Collection entries:
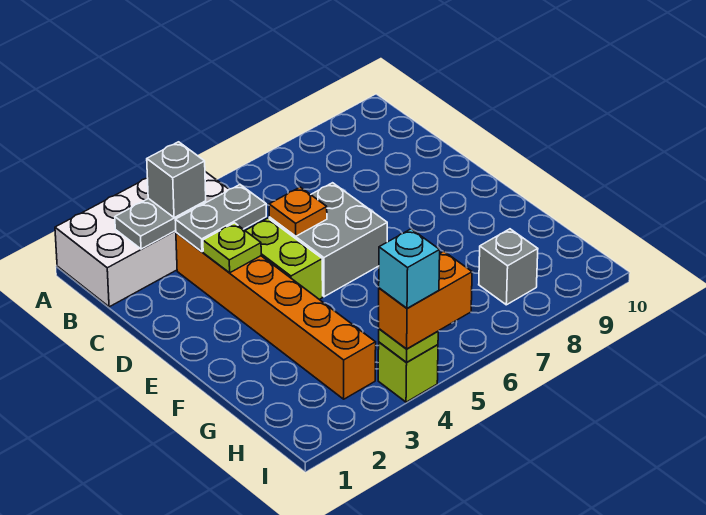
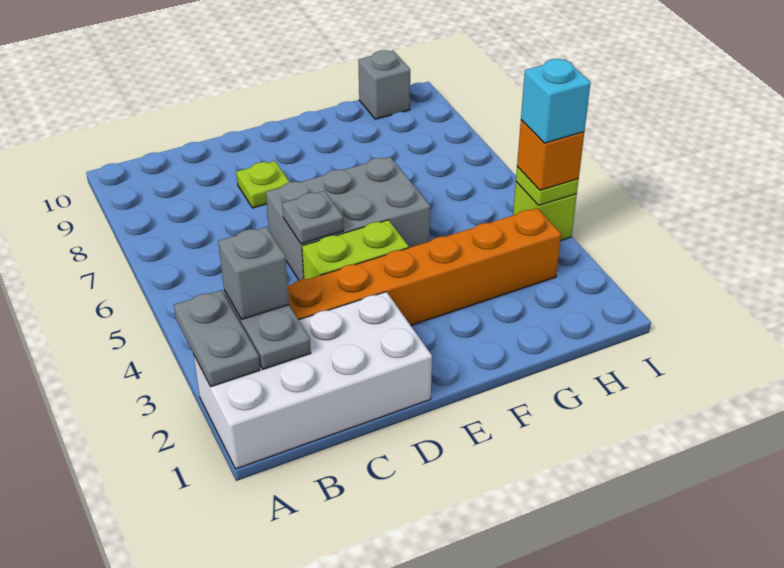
white 2x4 brick [55,172,229,307] -> white 2x4 brick turned to [194,292,432,469]
grey 1x2 plate [175,185,266,252] -> grey 1x2 plate moved to [174,290,260,387]
lime 1x1 plate [203,223,261,273] -> lime 1x1 plate moved to [236,161,289,208]
grey 2x2 brick [269,183,387,297] -> grey 2x3 brick [266,157,430,280]
orange 1x1 plate [269,187,327,236] -> grey 1x1 plate [282,191,344,244]
grey 1x1 brick [479,229,538,305] -> grey 1x1 brick moved to [358,50,410,119]
orange 1x2 brick [379,251,472,349] -> orange 1x1 brick [517,120,584,190]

*Directive*: Each line holding the word "orange" must be copied from the data.

*Answer below*:
orange 1x1 plate [269,187,327,236] -> grey 1x1 plate [282,191,344,244]
orange 1x2 brick [379,251,472,349] -> orange 1x1 brick [517,120,584,190]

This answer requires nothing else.